[EXERCISE BRIEF]:
Starting at the line below holding "(396, 81) = (94, 142): green" and stopping at the line holding "(530, 320) = (398, 182): grey", print every line exactly, both ends included, and leave the rest out.

[DATA TO PROCESS]:
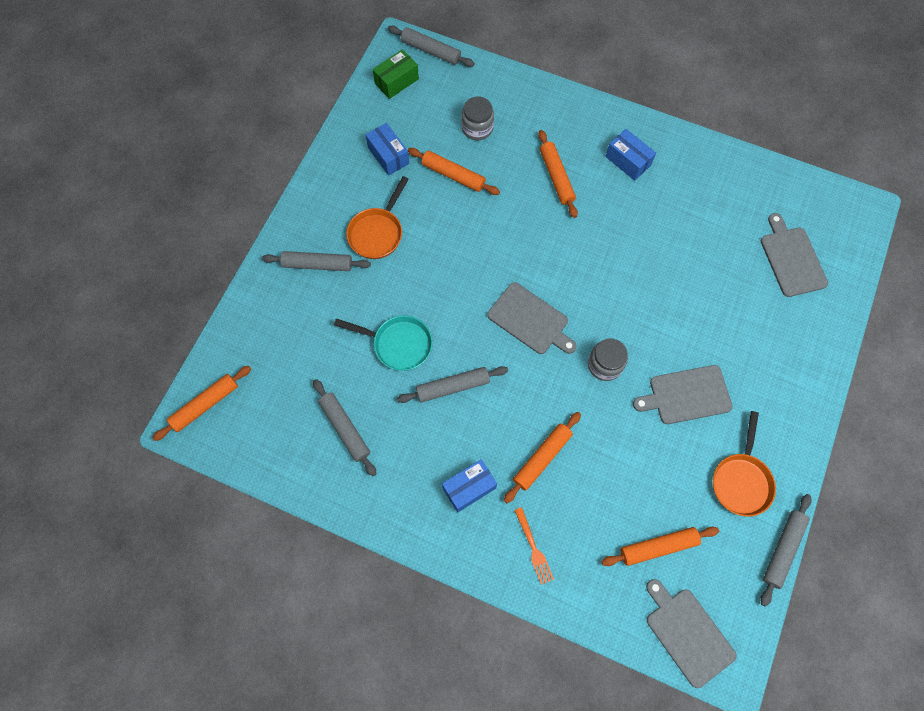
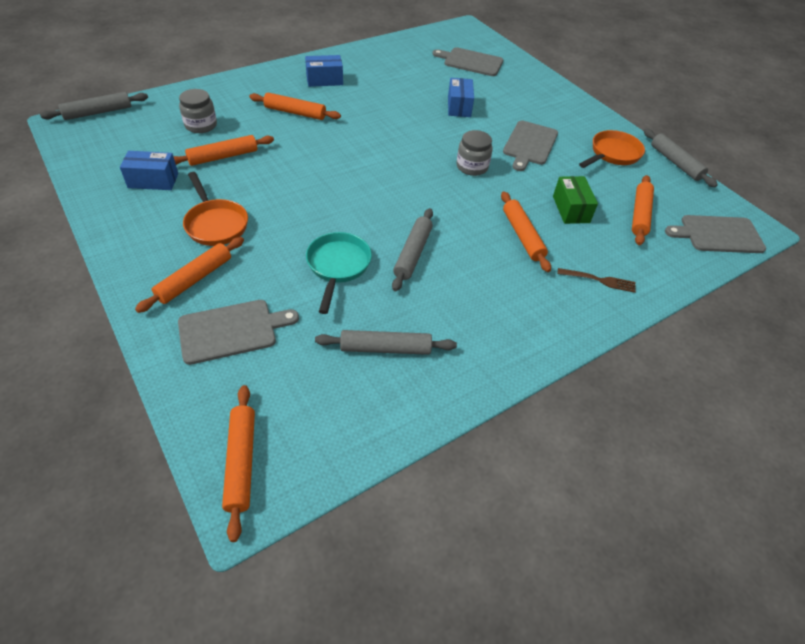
camera: 60 degrees left, 20 degrees down
(317, 265) = (195, 279): grey rolling pin -> orange rolling pin
(396, 81) = (94, 142): green box -> green box (571, 209)
(398, 344) = (338, 266): turquoise pan -> turquoise pan turned 45 degrees counterclockwise
(469, 488) = (516, 291): blue box -> blue box (459, 107)
(530, 320) = (398, 182): grey cutting board -> grey cutting board (232, 331)
(533, 548) = (599, 280): orange fork -> brown fork
(741, 480) = (612, 154): orange pan -> orange pan turned 90 degrees counterclockwise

[PROBLEM SOLUTION]:
(396, 81) = (94, 142): green box -> green box (571, 209)
(398, 344) = (338, 266): turquoise pan -> turquoise pan turned 45 degrees counterclockwise
(469, 488) = (516, 291): blue box -> blue box (459, 107)
(530, 320) = (398, 182): grey cutting board -> grey cutting board (232, 331)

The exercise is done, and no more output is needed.